*** Opening of TASK INPUT ***

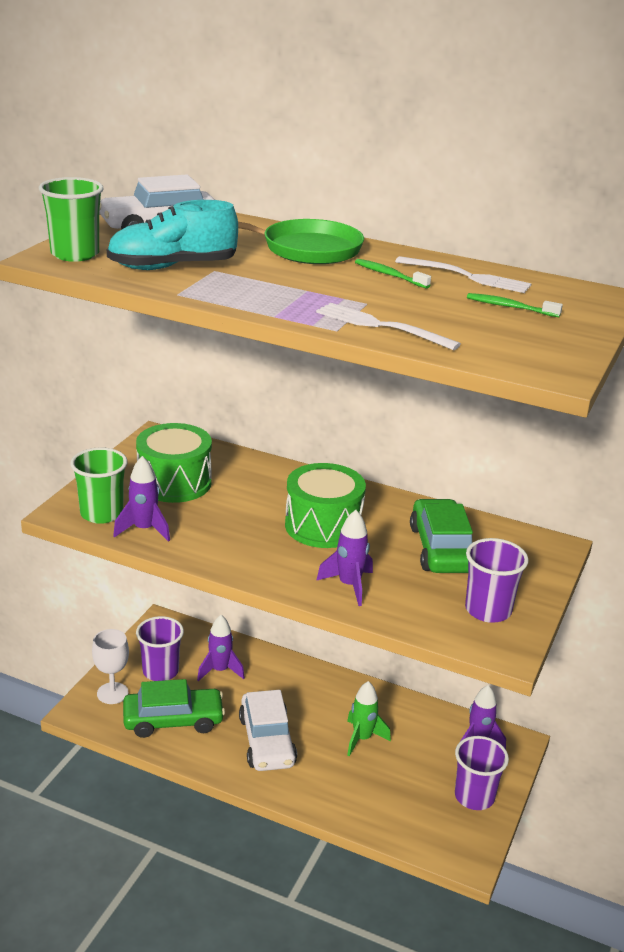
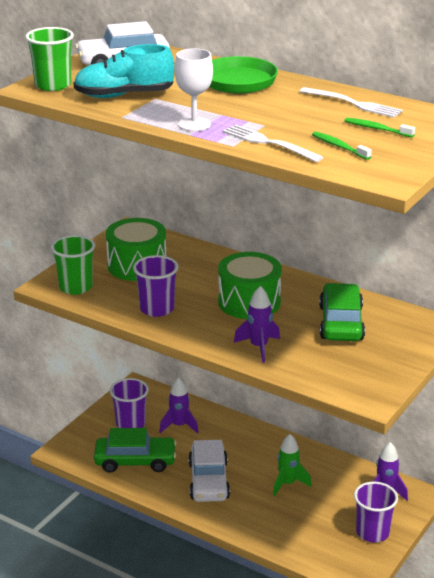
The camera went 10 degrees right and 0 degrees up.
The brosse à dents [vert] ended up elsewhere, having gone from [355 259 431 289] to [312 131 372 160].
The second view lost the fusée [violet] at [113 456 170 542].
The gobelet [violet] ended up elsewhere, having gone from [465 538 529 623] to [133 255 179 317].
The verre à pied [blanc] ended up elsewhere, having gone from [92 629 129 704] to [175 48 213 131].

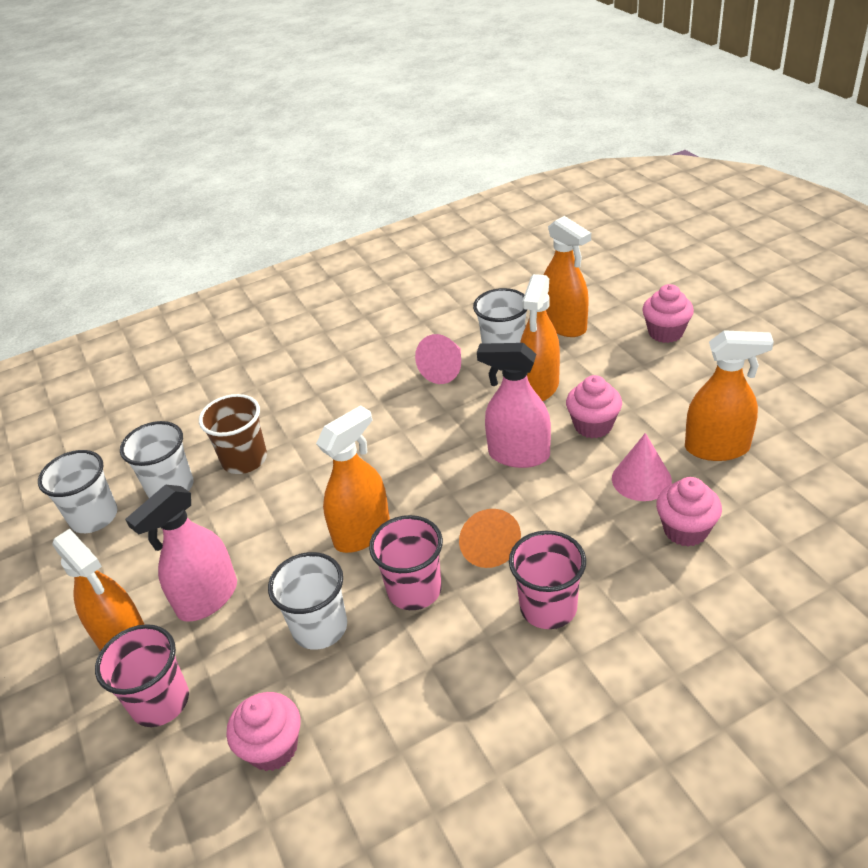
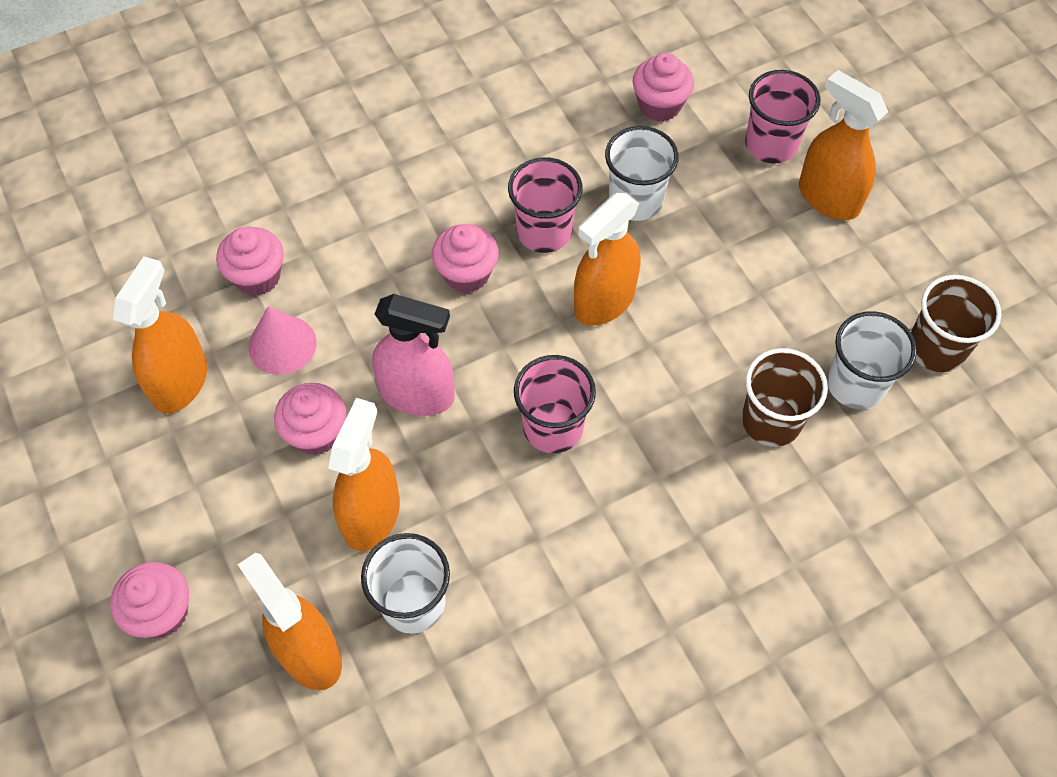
The camera went 175 degrees right and 20 degrees up.
The vaporisateur [orange] at [685 330 774 461] ended up facing another way, 105 degrees clockwise from before.
The second view lost the cône [rose] at [415 334 461 384].
What was the gobelet [blanc] at [38 450 117 533] turned into the gobelet [marron] at [911 275 1002 372].
The second view lost the vaporisateur [rose] at [125 485 237 622].
Where the cône [orange] stood at [459 509 521 568], the muffin [rose] came to stand at [432 224 499 293].
The gobelet [rose] ended up elsewhere, having gone from [509 531 586 629] to [514 355 596 453].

*** Close of TASK INPUT ***

When you repeat the data, keep every line exact and drop the images.

The camera went 10 degrees right and 0 degrees up.
The brosse à dents [vert] ended up elsewhere, having gone from [355 259 431 289] to [312 131 372 160].
The second view lost the fusée [violet] at [113 456 170 542].
The gobelet [violet] ended up elsewhere, having gone from [465 538 529 623] to [133 255 179 317].
The verre à pied [blanc] ended up elsewhere, having gone from [92 629 129 704] to [175 48 213 131].

The camera went 175 degrees right and 20 degrees up.
The vaporisateur [orange] at [685 330 774 461] ended up facing another way, 105 degrees clockwise from before.
The second view lost the cône [rose] at [415 334 461 384].
What was the gobelet [blanc] at [38 450 117 533] turned into the gobelet [marron] at [911 275 1002 372].
The second view lost the vaporisateur [rose] at [125 485 237 622].
Where the cône [orange] stood at [459 509 521 568], the muffin [rose] came to stand at [432 224 499 293].
The gobelet [rose] ended up elsewhere, having gone from [509 531 586 629] to [514 355 596 453].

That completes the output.